» Extracted information
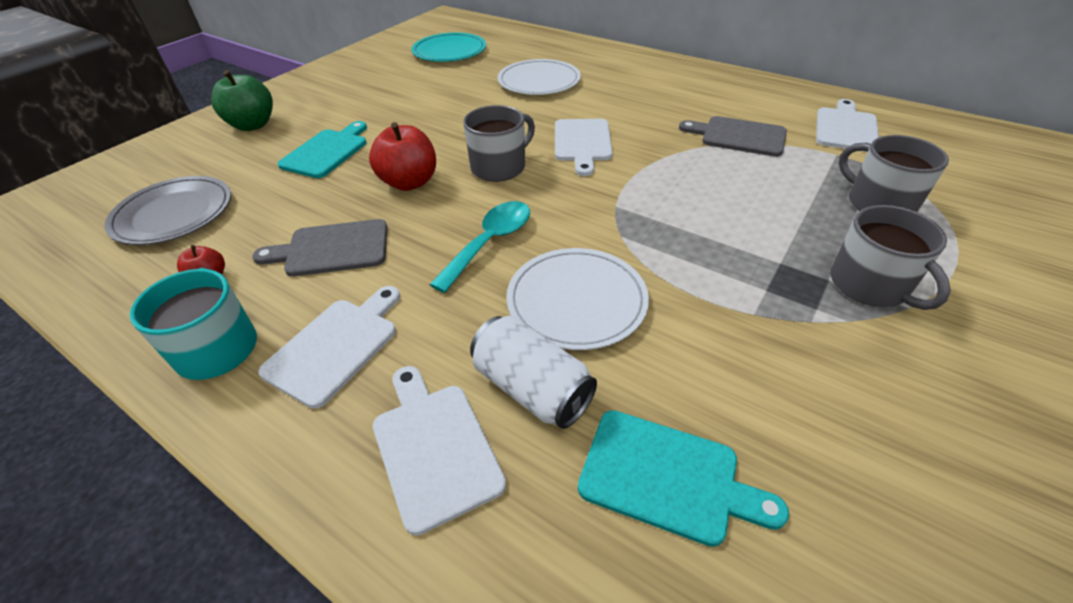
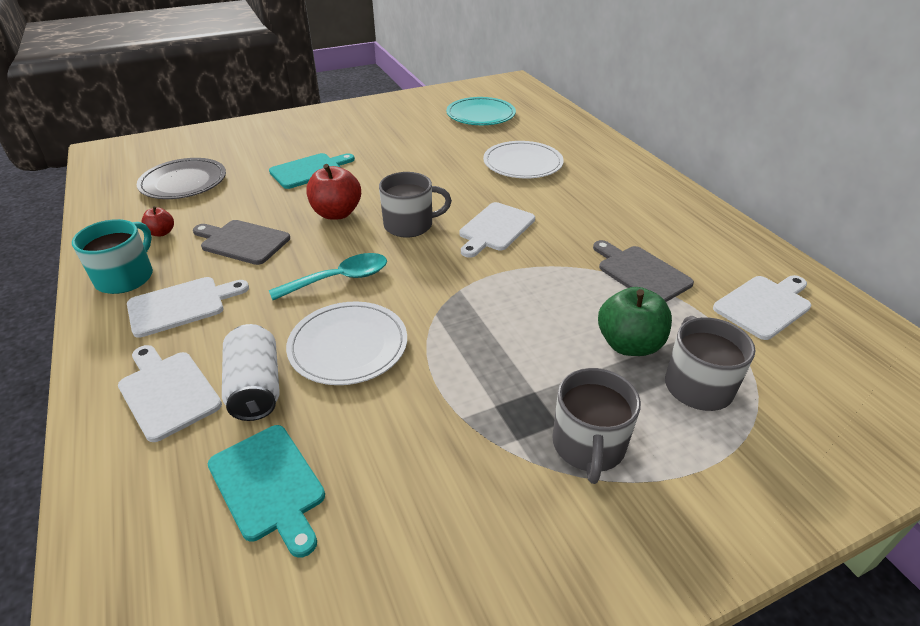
camera: 30 degrees right, 5 degrees down
(253, 125) = (285, 134): green apple -> green apple (629, 344)
(434, 447) = (167, 392): white cutting board -> white cutting board turned 45 degrees counterclockwise

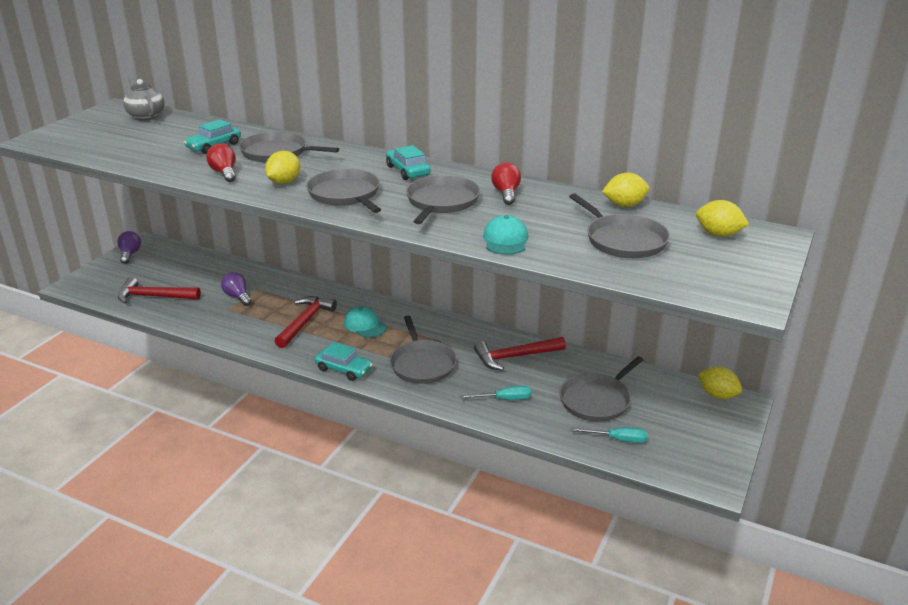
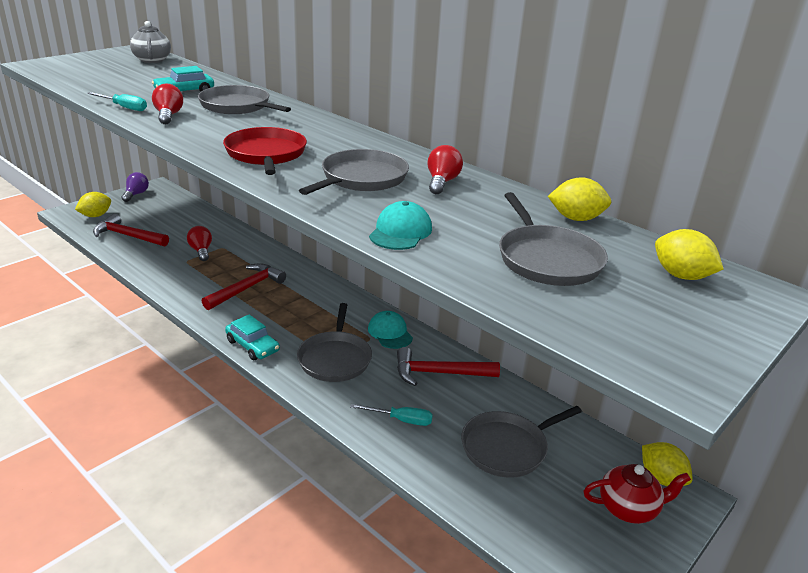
camera: 15 degrees right, 0 degrees up
(237, 297) = (201, 251): purple light bulb -> red light bulb
(284, 182) = (216, 133): yellow lemon -> yellow lemon (96, 216)
(345, 195) = (266, 154): grey pan -> red pan
(365, 325) = (302, 304): turquoise cap -> turquoise cap (390, 333)
(408, 171) = (352, 142): turquoise car -> none
(617, 439) = (509, 505): turquoise screwdriver -> turquoise screwdriver (124, 107)
(703, 421) = (628, 508): none -> red teapot

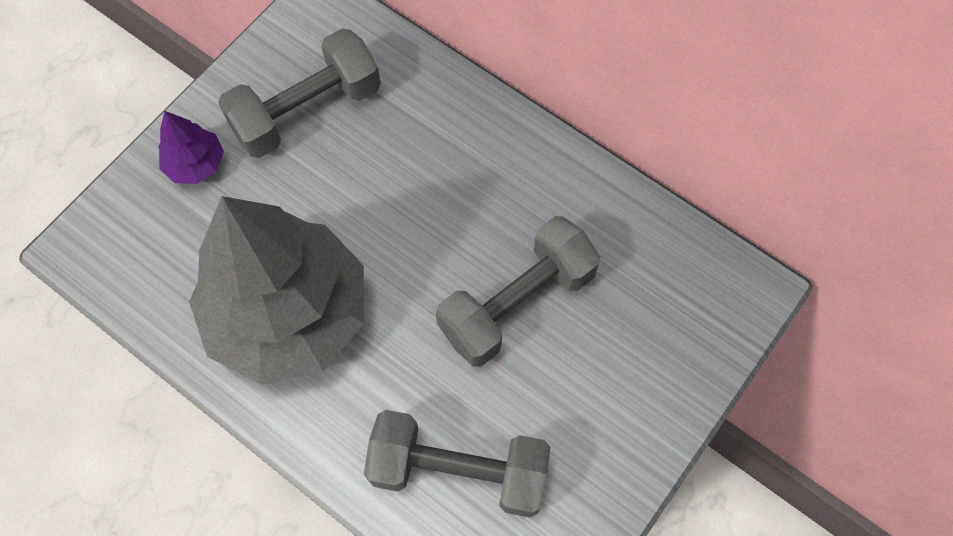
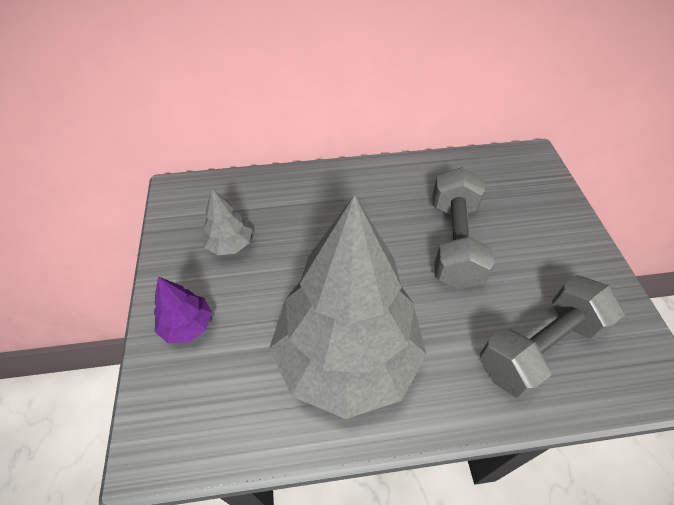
camera: 45 degrees left, 15 degrees down
(306, 110) = (230, 244): grey dumbbell -> grey tree

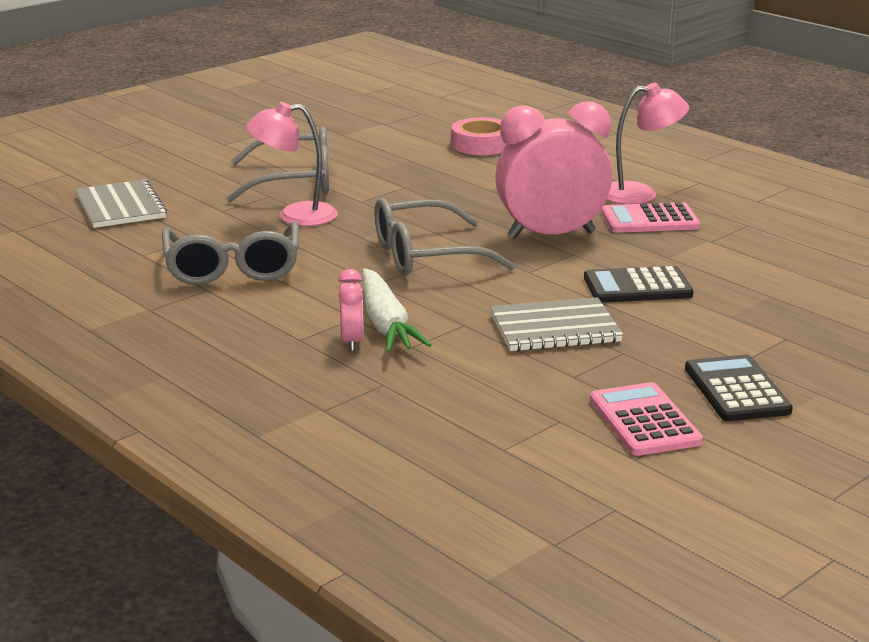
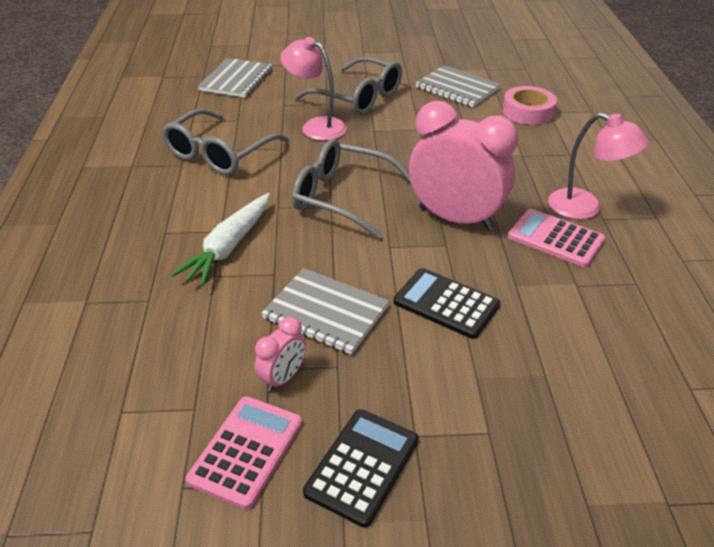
camera: 40 degrees right, 15 degrees up
(352, 342) = (187, 251): pink clock -> pink clock (283, 378)
(382, 146) = (457, 88): none -> grey notebook

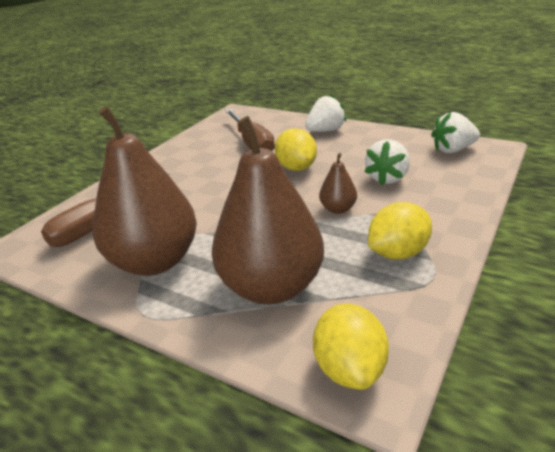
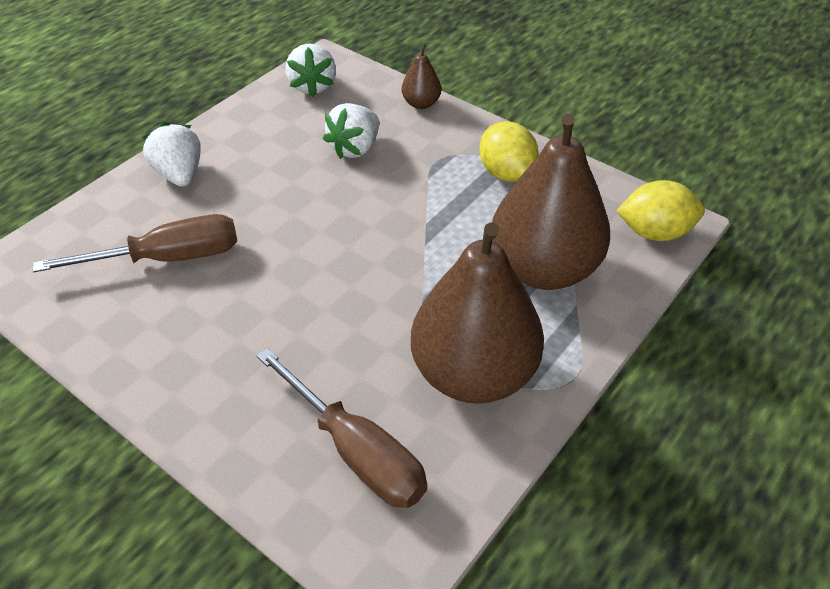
camera: 85 degrees left, 15 degrees up
(296, 168) = (284, 219): yellow lemon -> none
(338, 209) = (409, 199): brown pear -> brown pear (421, 104)
(387, 178) = (355, 148): white strawberry -> white strawberry turned 90 degrees clockwise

» Work to be completed
With the pictures omitted, give every line above again exactly.

» Exercise output
camera: 30 degrees right, 5 degrees down
(253, 125) = (285, 134): green apple -> green apple (629, 344)
(434, 447) = (167, 392): white cutting board -> white cutting board turned 45 degrees counterclockwise

camera: 15 degrees right, 0 degrees up
(237, 297) = (201, 251): purple light bulb -> red light bulb
(284, 182) = (216, 133): yellow lemon -> yellow lemon (96, 216)
(345, 195) = (266, 154): grey pan -> red pan
(365, 325) = (302, 304): turquoise cap -> turquoise cap (390, 333)
(408, 171) = (352, 142): turquoise car -> none
(617, 439) = (509, 505): turquoise screwdriver -> turquoise screwdriver (124, 107)
(703, 421) = (628, 508): none -> red teapot

camera: 45 degrees left, 15 degrees down
(306, 110) = (230, 244): grey dumbbell -> grey tree

camera: 40 degrees right, 15 degrees up
(352, 342) = (187, 251): pink clock -> pink clock (283, 378)
(382, 146) = (457, 88): none -> grey notebook

camera: 85 degrees left, 15 degrees up
(296, 168) = (284, 219): yellow lemon -> none
(338, 209) = (409, 199): brown pear -> brown pear (421, 104)
(387, 178) = (355, 148): white strawberry -> white strawberry turned 90 degrees clockwise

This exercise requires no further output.